## Entries provided
##############################

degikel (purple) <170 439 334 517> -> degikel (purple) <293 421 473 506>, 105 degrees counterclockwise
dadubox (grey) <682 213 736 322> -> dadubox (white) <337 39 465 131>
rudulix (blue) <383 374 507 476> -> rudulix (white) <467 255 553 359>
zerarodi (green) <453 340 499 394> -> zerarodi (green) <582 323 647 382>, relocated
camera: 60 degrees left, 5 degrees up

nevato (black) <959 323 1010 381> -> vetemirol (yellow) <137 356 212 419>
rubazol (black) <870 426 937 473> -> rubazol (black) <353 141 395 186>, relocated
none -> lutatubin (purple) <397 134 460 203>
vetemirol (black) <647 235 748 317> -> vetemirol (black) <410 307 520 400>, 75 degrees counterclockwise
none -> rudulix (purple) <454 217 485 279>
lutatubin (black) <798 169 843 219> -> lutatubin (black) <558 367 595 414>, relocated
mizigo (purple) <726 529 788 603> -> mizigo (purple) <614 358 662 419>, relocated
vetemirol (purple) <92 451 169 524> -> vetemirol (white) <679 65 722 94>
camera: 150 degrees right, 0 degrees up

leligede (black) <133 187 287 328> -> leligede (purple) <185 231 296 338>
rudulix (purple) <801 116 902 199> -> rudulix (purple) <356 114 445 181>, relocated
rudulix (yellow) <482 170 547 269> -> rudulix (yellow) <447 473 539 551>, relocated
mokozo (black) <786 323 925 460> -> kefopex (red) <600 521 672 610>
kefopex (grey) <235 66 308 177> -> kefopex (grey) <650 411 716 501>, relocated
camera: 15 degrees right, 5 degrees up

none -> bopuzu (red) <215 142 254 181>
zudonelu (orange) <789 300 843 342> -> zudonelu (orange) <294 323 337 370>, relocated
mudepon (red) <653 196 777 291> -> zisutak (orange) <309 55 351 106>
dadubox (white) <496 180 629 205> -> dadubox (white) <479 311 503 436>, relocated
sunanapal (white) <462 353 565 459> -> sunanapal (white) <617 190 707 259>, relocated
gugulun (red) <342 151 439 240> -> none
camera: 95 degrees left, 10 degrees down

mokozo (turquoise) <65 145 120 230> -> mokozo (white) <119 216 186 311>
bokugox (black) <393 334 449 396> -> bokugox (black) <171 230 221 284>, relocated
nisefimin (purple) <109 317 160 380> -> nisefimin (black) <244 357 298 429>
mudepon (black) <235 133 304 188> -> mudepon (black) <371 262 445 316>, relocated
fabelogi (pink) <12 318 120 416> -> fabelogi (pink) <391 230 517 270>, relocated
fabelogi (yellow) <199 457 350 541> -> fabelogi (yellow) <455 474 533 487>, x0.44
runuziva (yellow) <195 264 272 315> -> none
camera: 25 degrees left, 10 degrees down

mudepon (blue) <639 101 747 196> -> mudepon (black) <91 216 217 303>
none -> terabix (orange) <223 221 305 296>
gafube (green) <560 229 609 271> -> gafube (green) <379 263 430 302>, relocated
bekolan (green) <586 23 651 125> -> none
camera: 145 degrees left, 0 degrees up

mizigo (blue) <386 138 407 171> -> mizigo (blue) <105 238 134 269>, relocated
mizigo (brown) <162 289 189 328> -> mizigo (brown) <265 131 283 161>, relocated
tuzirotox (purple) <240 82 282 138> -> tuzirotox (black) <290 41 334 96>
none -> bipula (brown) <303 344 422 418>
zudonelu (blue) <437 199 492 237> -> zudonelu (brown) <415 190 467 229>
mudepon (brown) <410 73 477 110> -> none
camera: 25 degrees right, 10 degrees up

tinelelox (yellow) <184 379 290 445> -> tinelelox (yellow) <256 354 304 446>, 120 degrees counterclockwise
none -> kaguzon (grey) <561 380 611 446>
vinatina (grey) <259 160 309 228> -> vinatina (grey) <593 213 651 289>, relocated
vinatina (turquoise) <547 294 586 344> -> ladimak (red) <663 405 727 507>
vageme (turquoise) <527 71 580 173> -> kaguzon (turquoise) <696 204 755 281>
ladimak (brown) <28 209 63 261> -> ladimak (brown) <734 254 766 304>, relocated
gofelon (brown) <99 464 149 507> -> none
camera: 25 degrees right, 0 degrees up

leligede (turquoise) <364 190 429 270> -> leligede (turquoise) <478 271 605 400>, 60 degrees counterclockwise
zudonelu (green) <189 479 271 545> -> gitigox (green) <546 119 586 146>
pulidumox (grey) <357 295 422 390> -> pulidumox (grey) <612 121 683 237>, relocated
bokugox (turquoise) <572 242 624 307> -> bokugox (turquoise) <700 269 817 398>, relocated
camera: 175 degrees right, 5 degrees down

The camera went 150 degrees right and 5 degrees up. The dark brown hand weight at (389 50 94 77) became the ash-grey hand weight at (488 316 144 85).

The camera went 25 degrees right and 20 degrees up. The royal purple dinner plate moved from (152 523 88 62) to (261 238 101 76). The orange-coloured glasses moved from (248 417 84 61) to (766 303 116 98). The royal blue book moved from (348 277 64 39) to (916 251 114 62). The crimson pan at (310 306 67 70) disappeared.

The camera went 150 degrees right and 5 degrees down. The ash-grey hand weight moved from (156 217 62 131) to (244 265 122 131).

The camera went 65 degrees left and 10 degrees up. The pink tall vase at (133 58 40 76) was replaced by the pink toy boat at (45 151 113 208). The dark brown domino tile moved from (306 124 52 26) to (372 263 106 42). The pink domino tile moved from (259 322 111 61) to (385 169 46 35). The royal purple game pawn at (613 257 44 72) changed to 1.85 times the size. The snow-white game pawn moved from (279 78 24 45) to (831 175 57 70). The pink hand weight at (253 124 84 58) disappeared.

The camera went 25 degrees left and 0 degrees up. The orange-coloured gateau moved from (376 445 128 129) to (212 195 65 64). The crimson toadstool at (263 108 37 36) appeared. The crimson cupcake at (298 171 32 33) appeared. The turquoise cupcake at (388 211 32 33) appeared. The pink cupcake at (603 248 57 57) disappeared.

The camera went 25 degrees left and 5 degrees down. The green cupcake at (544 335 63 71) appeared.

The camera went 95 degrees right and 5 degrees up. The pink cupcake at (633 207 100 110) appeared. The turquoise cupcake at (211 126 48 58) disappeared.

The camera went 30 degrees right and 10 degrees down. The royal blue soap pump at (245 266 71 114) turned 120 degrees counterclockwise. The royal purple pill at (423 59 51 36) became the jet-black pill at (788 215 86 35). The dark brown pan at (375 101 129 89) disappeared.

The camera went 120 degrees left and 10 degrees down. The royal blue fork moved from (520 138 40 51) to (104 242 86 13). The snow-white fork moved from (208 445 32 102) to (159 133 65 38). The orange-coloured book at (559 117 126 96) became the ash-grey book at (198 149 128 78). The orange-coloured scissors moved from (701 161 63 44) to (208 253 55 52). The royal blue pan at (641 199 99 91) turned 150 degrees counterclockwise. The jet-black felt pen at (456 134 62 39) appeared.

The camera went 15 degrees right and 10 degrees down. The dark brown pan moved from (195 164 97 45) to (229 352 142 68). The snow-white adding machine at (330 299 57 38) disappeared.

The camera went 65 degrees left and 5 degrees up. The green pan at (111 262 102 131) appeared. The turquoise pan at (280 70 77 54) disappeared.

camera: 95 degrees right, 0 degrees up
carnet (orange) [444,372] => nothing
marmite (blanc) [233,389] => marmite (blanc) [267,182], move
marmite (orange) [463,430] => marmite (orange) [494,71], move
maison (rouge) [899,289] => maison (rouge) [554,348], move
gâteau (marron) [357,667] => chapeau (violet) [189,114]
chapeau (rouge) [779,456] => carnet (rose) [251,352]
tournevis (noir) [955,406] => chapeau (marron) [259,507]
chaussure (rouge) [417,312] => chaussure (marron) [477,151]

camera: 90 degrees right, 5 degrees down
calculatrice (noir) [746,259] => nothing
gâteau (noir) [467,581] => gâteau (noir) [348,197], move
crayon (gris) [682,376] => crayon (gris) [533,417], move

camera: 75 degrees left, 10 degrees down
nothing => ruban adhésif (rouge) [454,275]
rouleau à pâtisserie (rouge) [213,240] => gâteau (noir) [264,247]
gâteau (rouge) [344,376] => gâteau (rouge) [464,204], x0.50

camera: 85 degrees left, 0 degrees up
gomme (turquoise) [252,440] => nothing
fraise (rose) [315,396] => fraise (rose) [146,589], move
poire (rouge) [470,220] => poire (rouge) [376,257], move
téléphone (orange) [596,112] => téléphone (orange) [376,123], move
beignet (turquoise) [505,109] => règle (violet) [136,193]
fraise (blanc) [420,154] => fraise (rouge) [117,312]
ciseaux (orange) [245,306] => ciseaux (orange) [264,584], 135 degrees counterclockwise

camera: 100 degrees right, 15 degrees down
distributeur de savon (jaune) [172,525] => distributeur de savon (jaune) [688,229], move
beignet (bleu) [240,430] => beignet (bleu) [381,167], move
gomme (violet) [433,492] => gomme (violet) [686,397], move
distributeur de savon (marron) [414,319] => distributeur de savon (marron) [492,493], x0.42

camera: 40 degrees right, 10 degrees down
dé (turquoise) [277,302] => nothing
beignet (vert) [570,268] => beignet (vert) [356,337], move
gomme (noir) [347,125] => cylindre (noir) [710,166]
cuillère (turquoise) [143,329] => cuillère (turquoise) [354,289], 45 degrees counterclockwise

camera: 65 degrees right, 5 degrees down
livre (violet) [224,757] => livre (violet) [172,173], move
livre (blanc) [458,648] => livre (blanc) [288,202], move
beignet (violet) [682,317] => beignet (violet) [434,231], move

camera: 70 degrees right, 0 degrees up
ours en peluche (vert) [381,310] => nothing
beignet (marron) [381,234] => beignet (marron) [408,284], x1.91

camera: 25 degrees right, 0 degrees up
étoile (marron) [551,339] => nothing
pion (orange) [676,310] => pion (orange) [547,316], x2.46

##############################

## Problem requirements
Reproduce only the lines above spanning from the line containing "dadubox (grey) <682" through the line containing "sunanapal (white) <462", word for word.

## Output of the exercise
dadubox (grey) <682 213 736 322> -> dadubox (white) <337 39 465 131>
rudulix (blue) <383 374 507 476> -> rudulix (white) <467 255 553 359>
zerarodi (green) <453 340 499 394> -> zerarodi (green) <582 323 647 382>, relocated
camera: 60 degrees left, 5 degrees up

nevato (black) <959 323 1010 381> -> vetemirol (yellow) <137 356 212 419>
rubazol (black) <870 426 937 473> -> rubazol (black) <353 141 395 186>, relocated
none -> lutatubin (purple) <397 134 460 203>
vetemirol (black) <647 235 748 317> -> vetemirol (black) <410 307 520 400>, 75 degrees counterclockwise
none -> rudulix (purple) <454 217 485 279>
lutatubin (black) <798 169 843 219> -> lutatubin (black) <558 367 595 414>, relocated
mizigo (purple) <726 529 788 603> -> mizigo (purple) <614 358 662 419>, relocated
vetemirol (purple) <92 451 169 524> -> vetemirol (white) <679 65 722 94>
camera: 150 degrees right, 0 degrees up

leligede (black) <133 187 287 328> -> leligede (purple) <185 231 296 338>
rudulix (purple) <801 116 902 199> -> rudulix (purple) <356 114 445 181>, relocated
rudulix (yellow) <482 170 547 269> -> rudulix (yellow) <447 473 539 551>, relocated
mokozo (black) <786 323 925 460> -> kefopex (red) <600 521 672 610>
kefopex (grey) <235 66 308 177> -> kefopex (grey) <650 411 716 501>, relocated
camera: 15 degrees right, 5 degrees up

none -> bopuzu (red) <215 142 254 181>
zudonelu (orange) <789 300 843 342> -> zudonelu (orange) <294 323 337 370>, relocated
mudepon (red) <653 196 777 291> -> zisutak (orange) <309 55 351 106>
dadubox (white) <496 180 629 205> -> dadubox (white) <479 311 503 436>, relocated
sunanapal (white) <462 353 565 459> -> sunanapal (white) <617 190 707 259>, relocated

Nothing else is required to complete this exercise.